Set task | Please return, word for word, the lines of the material from its first line through the line with "Question: Based on".

Provided data |
* start *

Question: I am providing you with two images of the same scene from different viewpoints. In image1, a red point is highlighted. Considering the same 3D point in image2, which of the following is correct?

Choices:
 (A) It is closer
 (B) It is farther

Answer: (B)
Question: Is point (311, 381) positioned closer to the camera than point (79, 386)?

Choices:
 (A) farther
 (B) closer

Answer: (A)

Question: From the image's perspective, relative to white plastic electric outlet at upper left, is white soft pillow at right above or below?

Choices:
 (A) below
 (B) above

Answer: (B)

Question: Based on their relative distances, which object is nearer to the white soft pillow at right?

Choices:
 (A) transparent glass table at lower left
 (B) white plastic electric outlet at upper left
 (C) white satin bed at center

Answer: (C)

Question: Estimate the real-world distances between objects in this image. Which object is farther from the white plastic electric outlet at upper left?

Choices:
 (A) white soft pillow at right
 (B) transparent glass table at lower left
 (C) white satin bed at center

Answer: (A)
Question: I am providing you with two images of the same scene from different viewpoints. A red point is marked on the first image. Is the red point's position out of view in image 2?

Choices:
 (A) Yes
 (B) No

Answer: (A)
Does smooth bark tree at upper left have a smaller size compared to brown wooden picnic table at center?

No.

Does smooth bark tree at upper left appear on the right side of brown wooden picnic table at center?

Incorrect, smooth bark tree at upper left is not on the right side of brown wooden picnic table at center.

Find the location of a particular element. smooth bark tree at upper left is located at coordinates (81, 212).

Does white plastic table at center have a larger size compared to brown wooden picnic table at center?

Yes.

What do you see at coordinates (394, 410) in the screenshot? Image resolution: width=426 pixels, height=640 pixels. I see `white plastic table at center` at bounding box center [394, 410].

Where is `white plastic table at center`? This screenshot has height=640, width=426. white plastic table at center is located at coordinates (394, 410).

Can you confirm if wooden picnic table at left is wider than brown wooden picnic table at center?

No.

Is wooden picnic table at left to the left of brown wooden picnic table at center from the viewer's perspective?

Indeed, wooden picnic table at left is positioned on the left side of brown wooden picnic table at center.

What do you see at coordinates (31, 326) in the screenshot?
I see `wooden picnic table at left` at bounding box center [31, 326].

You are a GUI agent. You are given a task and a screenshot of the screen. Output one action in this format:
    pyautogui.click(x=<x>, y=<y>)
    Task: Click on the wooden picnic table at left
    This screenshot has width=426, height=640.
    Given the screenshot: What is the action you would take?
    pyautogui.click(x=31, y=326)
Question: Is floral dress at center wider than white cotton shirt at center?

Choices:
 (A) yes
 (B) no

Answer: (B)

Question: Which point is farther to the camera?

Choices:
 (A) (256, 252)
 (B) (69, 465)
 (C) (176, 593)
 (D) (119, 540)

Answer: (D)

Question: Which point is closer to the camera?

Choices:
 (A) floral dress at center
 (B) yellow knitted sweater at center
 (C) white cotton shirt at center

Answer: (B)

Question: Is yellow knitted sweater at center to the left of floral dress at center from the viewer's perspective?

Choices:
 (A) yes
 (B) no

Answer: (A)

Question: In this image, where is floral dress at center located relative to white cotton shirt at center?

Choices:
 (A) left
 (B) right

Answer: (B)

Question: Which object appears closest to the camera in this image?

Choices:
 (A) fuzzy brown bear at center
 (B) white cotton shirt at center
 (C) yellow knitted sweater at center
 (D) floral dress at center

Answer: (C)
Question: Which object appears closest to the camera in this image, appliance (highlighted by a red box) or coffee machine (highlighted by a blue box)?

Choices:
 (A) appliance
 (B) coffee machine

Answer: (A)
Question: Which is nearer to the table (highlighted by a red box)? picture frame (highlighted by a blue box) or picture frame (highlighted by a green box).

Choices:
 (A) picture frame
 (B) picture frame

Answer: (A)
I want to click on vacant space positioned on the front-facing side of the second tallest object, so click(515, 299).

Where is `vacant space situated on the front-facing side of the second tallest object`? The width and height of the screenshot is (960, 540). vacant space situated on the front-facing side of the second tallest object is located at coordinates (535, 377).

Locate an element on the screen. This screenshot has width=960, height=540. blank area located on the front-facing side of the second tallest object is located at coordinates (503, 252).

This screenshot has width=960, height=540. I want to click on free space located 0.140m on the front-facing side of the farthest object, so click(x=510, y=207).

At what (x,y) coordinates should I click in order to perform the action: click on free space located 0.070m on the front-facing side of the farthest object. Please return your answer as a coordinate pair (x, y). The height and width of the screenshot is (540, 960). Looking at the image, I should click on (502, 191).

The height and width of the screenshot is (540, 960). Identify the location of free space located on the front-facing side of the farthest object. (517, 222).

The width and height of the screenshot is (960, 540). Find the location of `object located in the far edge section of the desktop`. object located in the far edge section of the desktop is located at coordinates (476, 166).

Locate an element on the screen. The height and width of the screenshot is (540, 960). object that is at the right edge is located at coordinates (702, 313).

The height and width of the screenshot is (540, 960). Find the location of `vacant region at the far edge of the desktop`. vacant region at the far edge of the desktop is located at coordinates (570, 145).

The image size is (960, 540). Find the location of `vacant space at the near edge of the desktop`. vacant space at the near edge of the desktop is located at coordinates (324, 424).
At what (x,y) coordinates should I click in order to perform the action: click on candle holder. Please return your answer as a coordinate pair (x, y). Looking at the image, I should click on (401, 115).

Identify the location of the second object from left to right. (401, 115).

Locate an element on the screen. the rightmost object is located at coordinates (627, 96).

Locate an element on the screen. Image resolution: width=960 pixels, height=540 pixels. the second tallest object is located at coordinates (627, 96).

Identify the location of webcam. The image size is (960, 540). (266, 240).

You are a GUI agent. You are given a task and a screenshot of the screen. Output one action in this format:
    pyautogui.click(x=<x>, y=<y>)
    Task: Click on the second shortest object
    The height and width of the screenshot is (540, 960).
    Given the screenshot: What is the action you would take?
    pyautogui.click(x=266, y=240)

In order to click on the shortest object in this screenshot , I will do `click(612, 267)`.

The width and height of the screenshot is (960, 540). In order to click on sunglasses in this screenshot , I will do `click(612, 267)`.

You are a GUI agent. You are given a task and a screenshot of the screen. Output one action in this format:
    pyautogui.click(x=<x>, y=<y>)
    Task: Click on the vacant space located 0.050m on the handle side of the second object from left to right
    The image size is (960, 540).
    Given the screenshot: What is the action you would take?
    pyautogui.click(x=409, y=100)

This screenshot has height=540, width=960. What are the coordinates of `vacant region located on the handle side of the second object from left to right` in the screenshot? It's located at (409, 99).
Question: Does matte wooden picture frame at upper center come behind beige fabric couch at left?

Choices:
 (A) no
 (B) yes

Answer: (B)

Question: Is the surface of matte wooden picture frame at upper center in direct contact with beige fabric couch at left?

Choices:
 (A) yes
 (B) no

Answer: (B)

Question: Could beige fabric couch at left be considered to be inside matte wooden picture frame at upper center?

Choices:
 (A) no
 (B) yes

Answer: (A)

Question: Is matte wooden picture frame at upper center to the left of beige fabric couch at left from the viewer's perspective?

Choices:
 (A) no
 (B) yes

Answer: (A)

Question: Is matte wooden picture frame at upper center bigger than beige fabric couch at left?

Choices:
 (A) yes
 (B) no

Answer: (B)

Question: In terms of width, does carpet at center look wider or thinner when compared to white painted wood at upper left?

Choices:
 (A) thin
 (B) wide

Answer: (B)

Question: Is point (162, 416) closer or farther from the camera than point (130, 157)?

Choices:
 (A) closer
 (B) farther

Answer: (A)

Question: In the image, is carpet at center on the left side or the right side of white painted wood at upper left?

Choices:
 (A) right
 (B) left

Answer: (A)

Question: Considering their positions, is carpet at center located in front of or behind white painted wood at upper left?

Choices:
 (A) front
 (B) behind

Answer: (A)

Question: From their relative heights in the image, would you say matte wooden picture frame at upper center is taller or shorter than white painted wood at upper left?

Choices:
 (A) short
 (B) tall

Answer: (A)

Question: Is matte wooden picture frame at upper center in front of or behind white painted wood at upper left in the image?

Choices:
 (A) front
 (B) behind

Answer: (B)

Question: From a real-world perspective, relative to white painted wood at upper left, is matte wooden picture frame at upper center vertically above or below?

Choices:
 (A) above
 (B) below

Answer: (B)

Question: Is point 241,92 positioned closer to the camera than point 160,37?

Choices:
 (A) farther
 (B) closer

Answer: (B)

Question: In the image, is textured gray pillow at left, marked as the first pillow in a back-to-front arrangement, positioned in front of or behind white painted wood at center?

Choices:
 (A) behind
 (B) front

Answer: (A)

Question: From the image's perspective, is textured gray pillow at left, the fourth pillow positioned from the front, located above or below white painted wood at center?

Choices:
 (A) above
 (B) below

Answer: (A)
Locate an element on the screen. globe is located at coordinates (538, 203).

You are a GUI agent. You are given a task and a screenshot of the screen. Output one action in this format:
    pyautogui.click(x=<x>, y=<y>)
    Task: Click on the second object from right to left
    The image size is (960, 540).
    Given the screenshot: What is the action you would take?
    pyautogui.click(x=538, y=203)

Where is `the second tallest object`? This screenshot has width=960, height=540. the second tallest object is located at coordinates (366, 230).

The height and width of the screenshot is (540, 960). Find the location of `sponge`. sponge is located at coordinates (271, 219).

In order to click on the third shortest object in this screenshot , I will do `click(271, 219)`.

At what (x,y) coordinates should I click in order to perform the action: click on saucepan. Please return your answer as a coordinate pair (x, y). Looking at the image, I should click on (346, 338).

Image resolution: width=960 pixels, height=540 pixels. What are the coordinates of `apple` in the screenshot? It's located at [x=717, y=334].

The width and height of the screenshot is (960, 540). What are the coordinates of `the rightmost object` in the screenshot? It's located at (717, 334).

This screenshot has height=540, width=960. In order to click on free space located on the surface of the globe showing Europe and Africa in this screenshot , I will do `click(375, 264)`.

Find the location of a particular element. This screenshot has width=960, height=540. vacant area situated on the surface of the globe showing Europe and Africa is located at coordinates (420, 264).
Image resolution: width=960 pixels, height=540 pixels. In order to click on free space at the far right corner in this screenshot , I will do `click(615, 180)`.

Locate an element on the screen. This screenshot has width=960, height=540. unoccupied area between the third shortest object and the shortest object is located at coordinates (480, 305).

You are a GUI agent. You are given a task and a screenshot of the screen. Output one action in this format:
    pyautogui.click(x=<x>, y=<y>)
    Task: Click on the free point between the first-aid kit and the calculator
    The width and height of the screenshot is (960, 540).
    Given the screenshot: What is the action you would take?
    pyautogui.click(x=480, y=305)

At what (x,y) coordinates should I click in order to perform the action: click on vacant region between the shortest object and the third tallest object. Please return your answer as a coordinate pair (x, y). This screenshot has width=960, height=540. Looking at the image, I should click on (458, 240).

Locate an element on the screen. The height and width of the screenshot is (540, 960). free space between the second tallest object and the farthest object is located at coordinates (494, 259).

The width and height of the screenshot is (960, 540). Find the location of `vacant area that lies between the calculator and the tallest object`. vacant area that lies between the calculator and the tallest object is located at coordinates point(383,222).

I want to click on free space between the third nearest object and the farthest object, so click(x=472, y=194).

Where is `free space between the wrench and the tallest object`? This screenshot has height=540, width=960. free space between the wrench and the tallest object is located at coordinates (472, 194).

* end *

Solution |
Question: I am providing you with two images of the same scene from different viewpoints. In image1, a red point is highlighted. Considering the same 3D point in image2, which of the following is correct?

Choices:
 (A) It is closer
 (B) It is farther

Answer: (B)
Question: Is point (311, 381) positioned closer to the camera than point (79, 386)?

Choices:
 (A) farther
 (B) closer

Answer: (A)

Question: From the image's perspective, relative to white plastic electric outlet at upper left, is white soft pillow at right above or below?

Choices:
 (A) below
 (B) above

Answer: (B)

Question: Based on their relative distances, which object is nearer to the white soft pillow at right?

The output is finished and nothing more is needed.